Assignment: An exact copy of every entry is needed, with the images left out.

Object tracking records
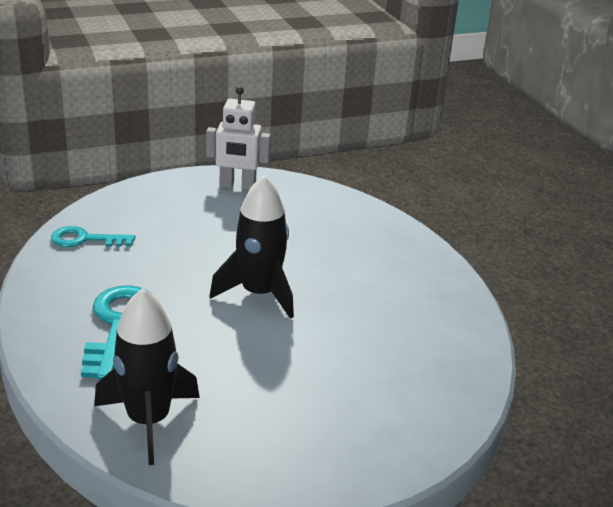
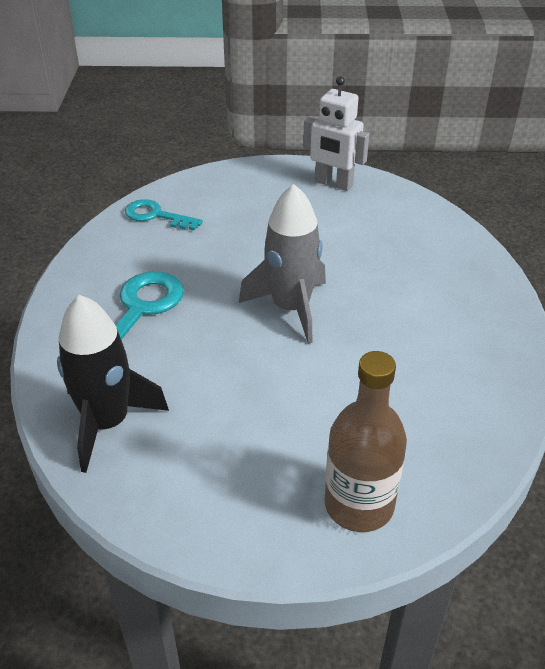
camera: 25 degrees right, 10 degrees up
(259, 293) = (291, 308): black rocket -> grey rocket
(401, 428) = (359, 505): none -> brown bottle

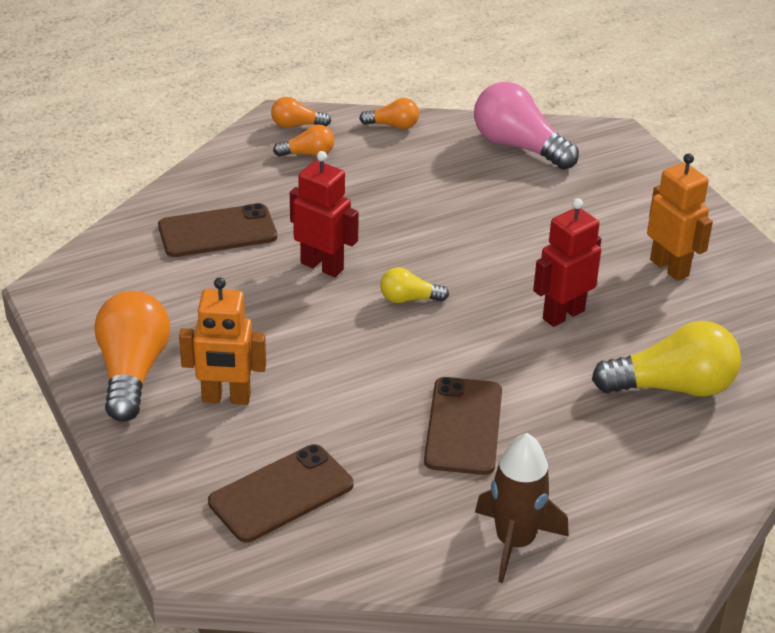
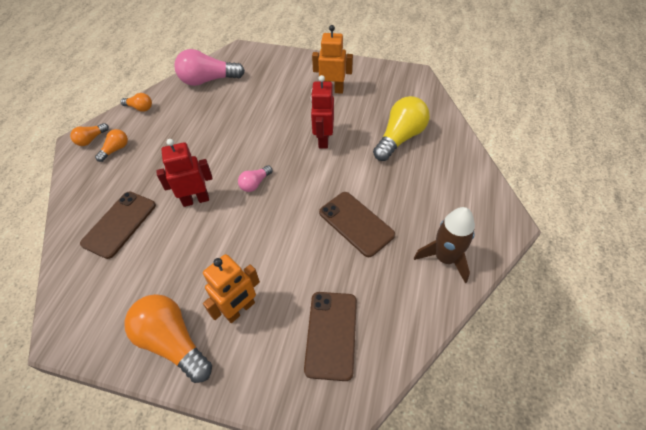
camera: 45 degrees left, 15 degrees up
(393, 125) = (140, 108): orange light bulb -> orange light bulb turned 60 degrees clockwise
(409, 299) = (255, 184): yellow light bulb -> pink light bulb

Task answer:
camera: 25 degrees right, 10 degrees up
(259, 293) = (291, 308): black rocket -> grey rocket
(401, 428) = (359, 505): none -> brown bottle

camera: 45 degrees left, 15 degrees up
(393, 125) = (140, 108): orange light bulb -> orange light bulb turned 60 degrees clockwise
(409, 299) = (255, 184): yellow light bulb -> pink light bulb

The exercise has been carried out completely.